• REQUIRED ACTION
Tell me how many lines of the entries below include the string "none", and give only the number.

• SOURCE MATERIAL
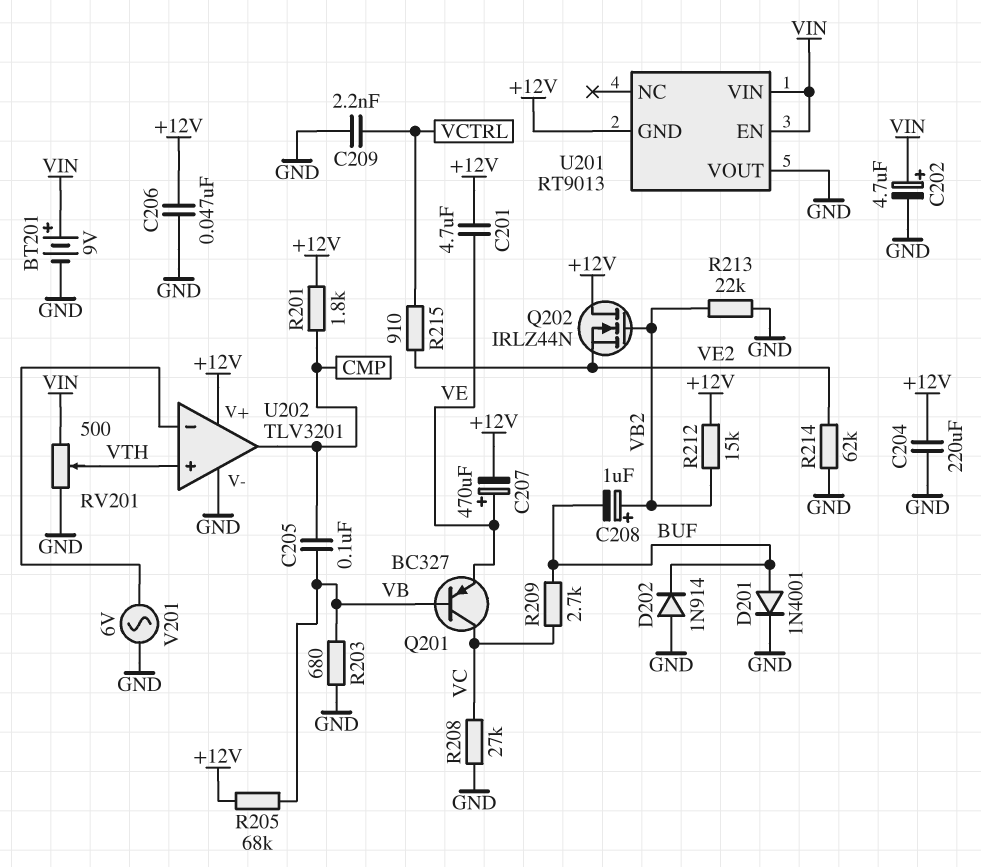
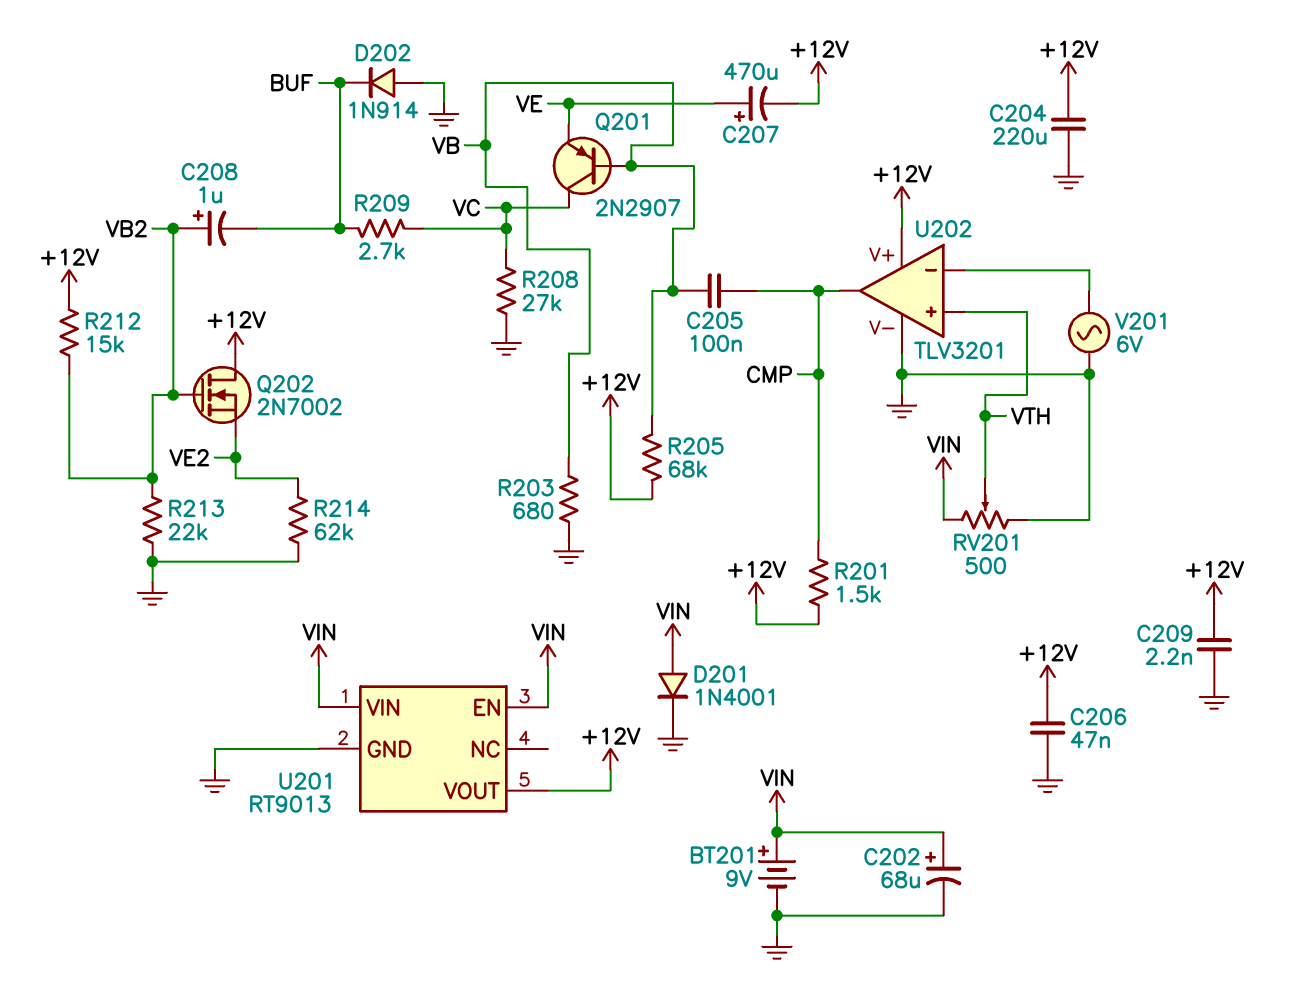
C201: 4.7uF (+12V, VE) -> none
C202: 4.7uF (plus VIN, minus GND) -> 68uF (plus VIN, minus GND)
C209: 2.2nF (GND, VCTRL) -> 2.2nF (+12V, GND)
D201: diode 1N4001 (A BUF, K GND) -> diode 1N4001 (A VIN, K GND)
Q201: PNP BC327 (B VB, C VC, E VE) -> PNP 2N2907 (B VB, C VC, E VE)
Q202: NMOS IRLZ44N (G VB2, D +12V, S VE2) -> NMOS 2N7002 (G VB2, D +12V, S VE2)
R201: 1.8k (+12V, CMP) -> 1.5k (+12V, CMP)
R215: 910 (VCTRL, VE2) -> none
U201 pin GND: +12V -> GND
U201 pin VOUT: GND -> +12V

• SOLUTION TO THIS PROBLEM
2